Beginning with the line that holds "camera: 15 degrees left, 5 degrees down" in the data below, give again every line through the one that holds "(504, 256) = (647, 210): none -> green brush", exactly as written.

● **EXTRACTED INFORMATION**:
★ ★ ★

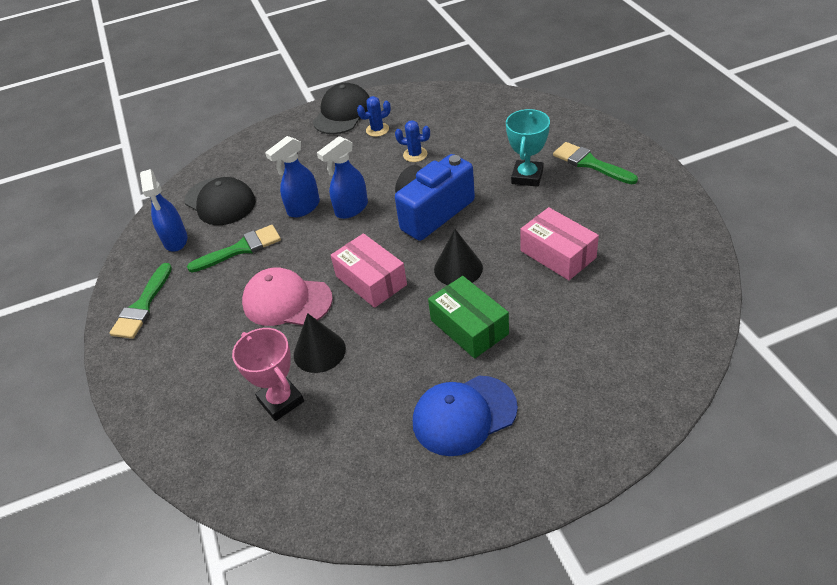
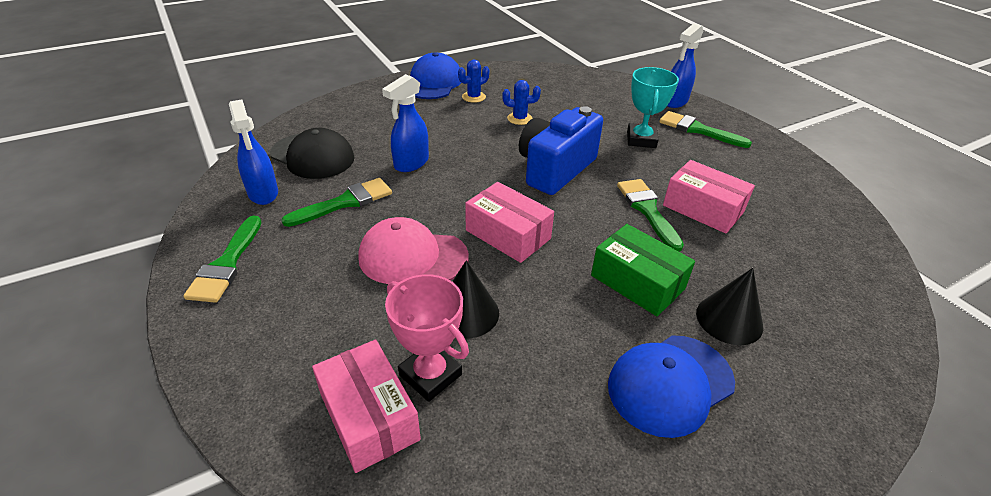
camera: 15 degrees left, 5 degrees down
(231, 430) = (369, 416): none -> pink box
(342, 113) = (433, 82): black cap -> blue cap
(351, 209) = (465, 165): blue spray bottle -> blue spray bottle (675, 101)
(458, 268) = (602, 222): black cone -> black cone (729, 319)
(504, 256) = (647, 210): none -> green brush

★ ★ ★

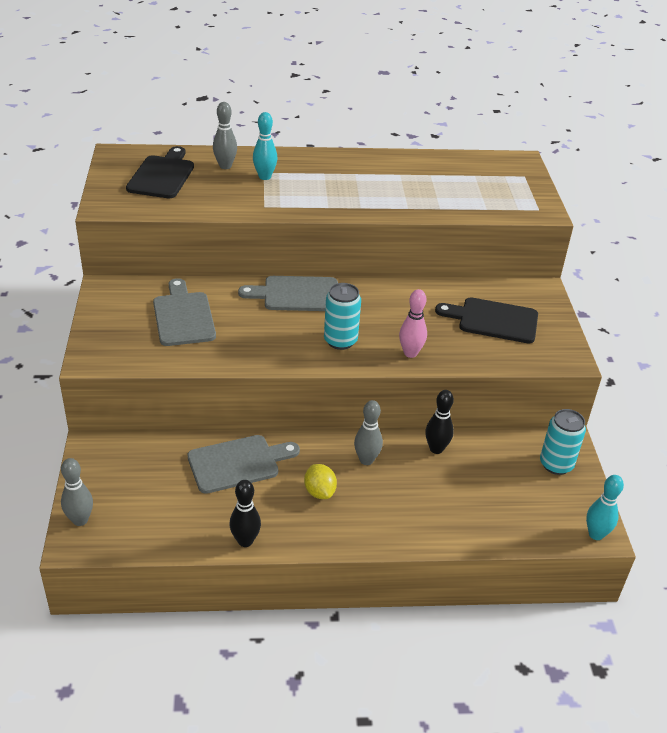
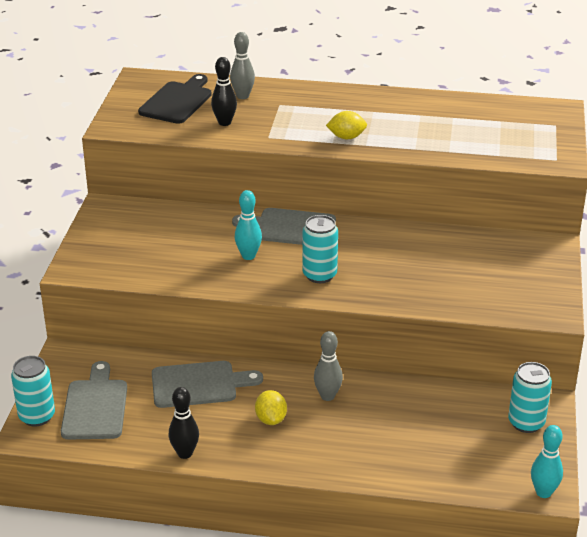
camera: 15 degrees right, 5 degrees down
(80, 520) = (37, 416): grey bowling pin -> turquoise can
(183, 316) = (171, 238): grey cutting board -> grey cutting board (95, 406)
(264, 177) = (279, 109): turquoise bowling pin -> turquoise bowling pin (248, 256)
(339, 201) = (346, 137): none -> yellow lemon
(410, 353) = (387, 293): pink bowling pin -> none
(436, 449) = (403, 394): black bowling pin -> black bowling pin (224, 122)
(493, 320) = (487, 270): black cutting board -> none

★ ★ ★

● **ANSWER BELOW**:
camera: 15 degrees left, 5 degrees down
(231, 430) = (369, 416): none -> pink box
(342, 113) = (433, 82): black cap -> blue cap
(351, 209) = (465, 165): blue spray bottle -> blue spray bottle (675, 101)
(458, 268) = (602, 222): black cone -> black cone (729, 319)
(504, 256) = (647, 210): none -> green brush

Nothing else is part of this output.